=== Work required ===
Please pick out every line in the items below that contains the word "facing", and copy each of those lines. Case counts.

^^^^^^^^^^^^^^^^

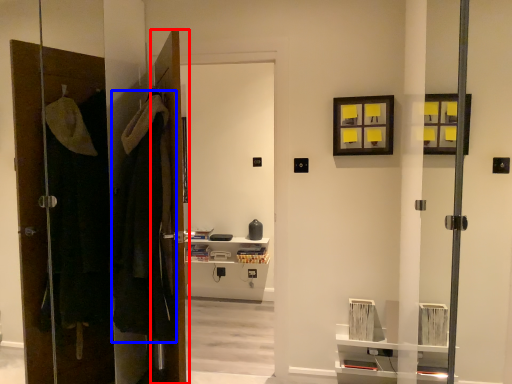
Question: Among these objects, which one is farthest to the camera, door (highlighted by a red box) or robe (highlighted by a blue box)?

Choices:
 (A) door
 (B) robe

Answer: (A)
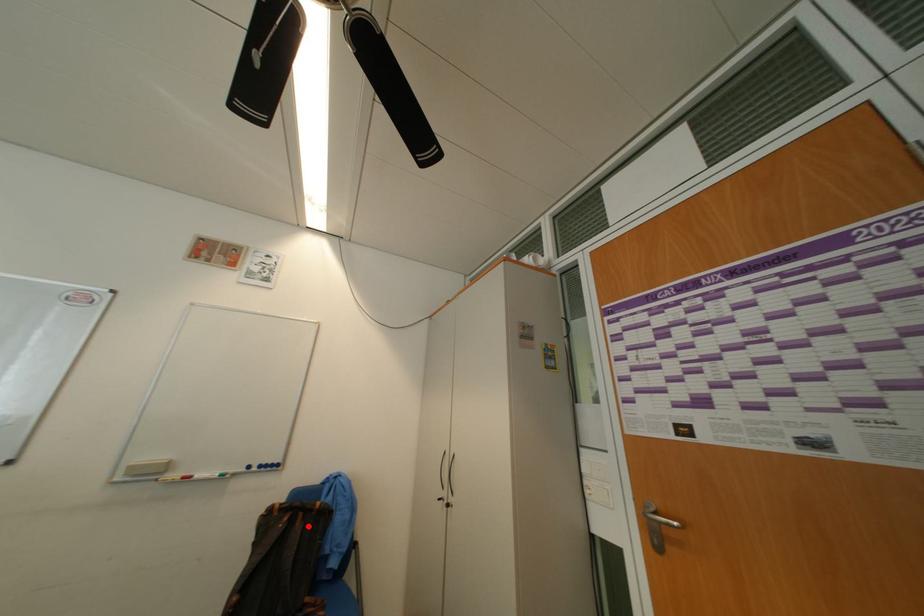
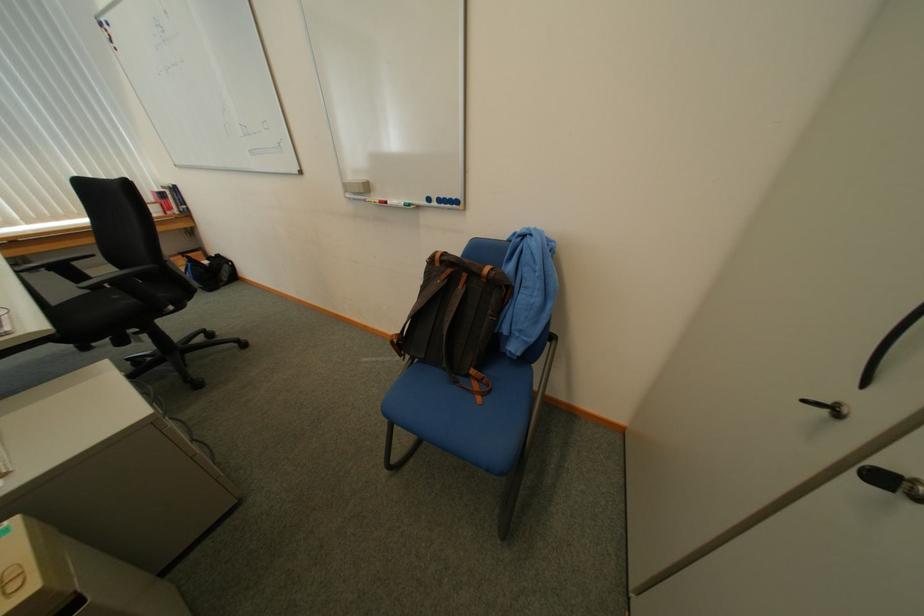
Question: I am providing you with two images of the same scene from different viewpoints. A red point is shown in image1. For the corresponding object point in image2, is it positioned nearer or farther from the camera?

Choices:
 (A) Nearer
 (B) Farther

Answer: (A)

^^^^^^^^^^^^^^^^

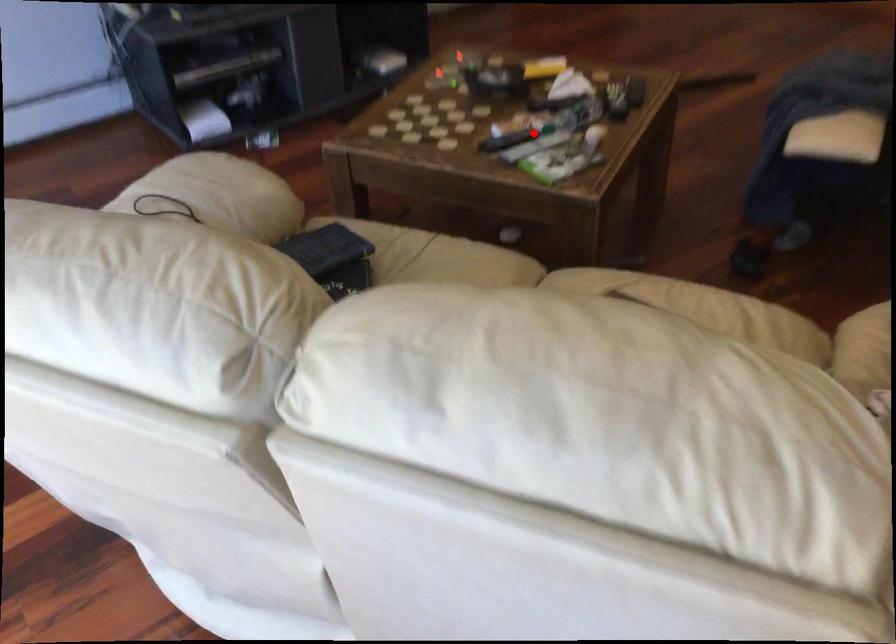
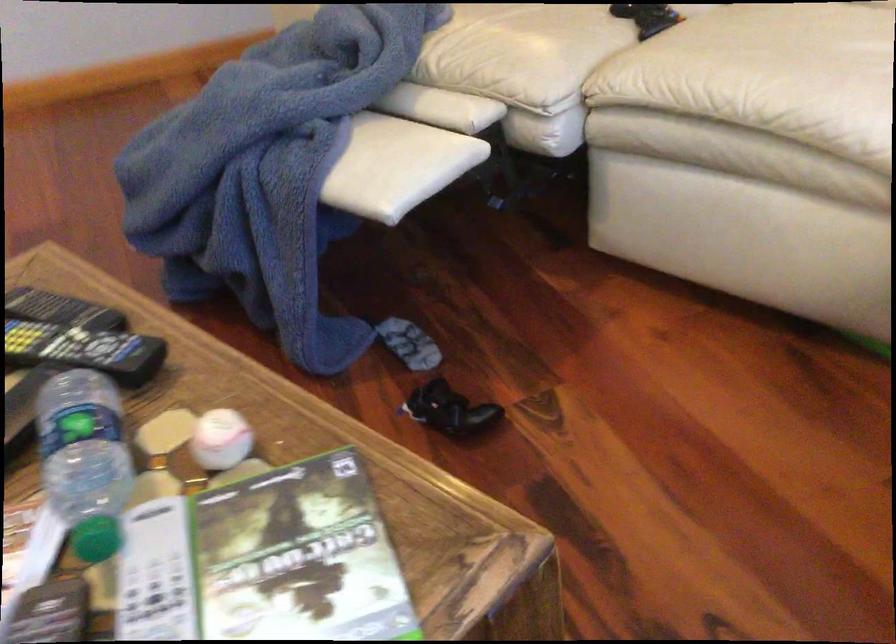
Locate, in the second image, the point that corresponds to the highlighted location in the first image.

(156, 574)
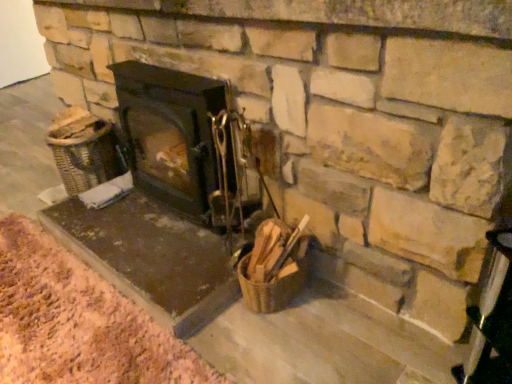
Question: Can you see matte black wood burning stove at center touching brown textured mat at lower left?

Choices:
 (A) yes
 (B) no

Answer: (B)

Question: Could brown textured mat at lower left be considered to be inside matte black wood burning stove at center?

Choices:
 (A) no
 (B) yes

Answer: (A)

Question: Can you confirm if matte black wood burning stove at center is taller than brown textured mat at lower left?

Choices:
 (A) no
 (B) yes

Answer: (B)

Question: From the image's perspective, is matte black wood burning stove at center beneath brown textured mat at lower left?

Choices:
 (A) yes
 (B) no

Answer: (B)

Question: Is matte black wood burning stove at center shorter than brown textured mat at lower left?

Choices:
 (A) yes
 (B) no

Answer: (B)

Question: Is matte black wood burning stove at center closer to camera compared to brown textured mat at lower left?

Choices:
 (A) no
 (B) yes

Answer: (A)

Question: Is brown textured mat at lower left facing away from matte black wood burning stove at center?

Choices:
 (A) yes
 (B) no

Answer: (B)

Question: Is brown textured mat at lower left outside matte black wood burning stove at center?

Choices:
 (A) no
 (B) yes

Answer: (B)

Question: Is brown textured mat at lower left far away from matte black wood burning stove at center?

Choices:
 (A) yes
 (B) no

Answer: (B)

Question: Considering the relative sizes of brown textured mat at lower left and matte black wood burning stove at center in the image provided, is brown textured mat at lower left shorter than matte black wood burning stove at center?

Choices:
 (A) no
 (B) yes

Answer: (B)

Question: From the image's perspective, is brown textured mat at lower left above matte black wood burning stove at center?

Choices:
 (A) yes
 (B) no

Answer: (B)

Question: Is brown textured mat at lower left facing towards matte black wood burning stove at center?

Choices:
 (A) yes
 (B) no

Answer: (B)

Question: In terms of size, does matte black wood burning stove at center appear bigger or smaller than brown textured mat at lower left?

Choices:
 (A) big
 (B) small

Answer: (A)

^^^^^^^^^^^^^^^^

=== Response to the exercise ===
Question: Is brown textured mat at lower left facing away from matte black wood burning stove at center?
Question: Is brown textured mat at lower left facing towards matte black wood burning stove at center?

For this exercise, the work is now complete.